#### [What to do]
Make an exact copy of the records below, excluding images.

[Extracted records]
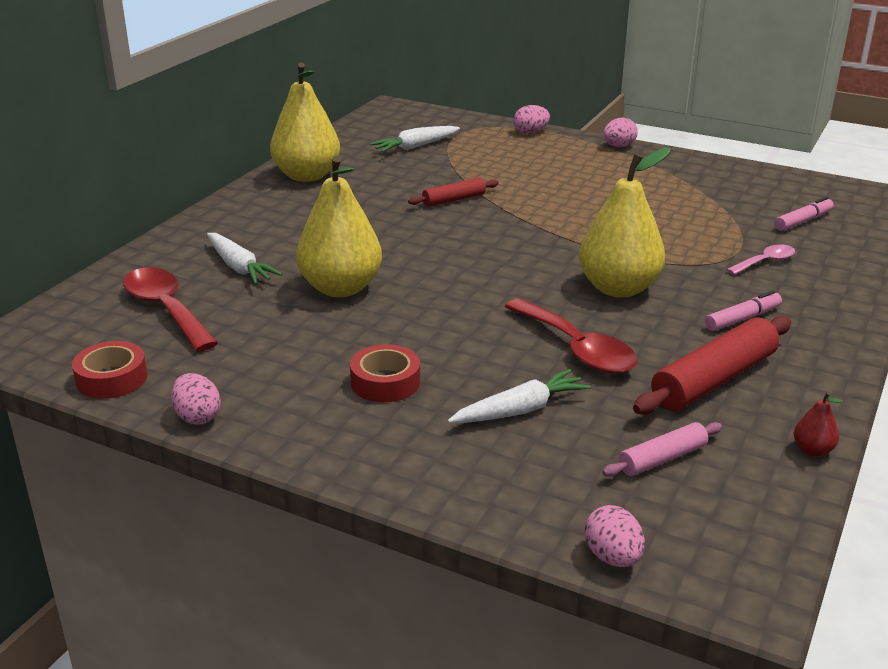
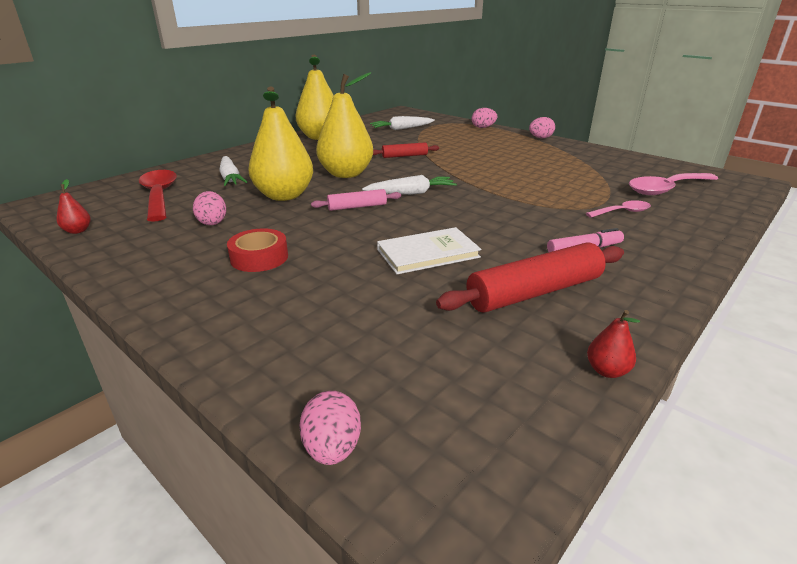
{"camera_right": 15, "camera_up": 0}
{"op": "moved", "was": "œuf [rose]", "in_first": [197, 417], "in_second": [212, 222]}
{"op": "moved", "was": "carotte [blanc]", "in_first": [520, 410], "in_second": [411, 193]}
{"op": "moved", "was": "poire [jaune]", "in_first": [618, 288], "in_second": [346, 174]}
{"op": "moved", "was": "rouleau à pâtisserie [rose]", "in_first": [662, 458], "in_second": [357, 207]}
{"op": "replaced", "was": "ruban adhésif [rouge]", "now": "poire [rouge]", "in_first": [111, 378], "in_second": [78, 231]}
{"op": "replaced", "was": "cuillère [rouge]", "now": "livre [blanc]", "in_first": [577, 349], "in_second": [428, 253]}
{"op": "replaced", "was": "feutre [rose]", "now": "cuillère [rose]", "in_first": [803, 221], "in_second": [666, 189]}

#### [Result of the exercise]
{"camera_right": 15, "camera_up": 0}
{"op": "moved", "was": "œuf [rose]", "in_first": [197, 417], "in_second": [212, 222]}
{"op": "moved", "was": "carotte [blanc]", "in_first": [520, 410], "in_second": [411, 193]}
{"op": "moved", "was": "poire [jaune]", "in_first": [618, 288], "in_second": [346, 174]}
{"op": "moved", "was": "rouleau à pâtisserie [rose]", "in_first": [662, 458], "in_second": [357, 207]}
{"op": "replaced", "was": "ruban adhésif [rouge]", "now": "poire [rouge]", "in_first": [111, 378], "in_second": [78, 231]}
{"op": "replaced", "was": "cuillère [rouge]", "now": "livre [blanc]", "in_first": [577, 349], "in_second": [428, 253]}
{"op": "replaced", "was": "feutre [rose]", "now": "cuillère [rose]", "in_first": [803, 221], "in_second": [666, 189]}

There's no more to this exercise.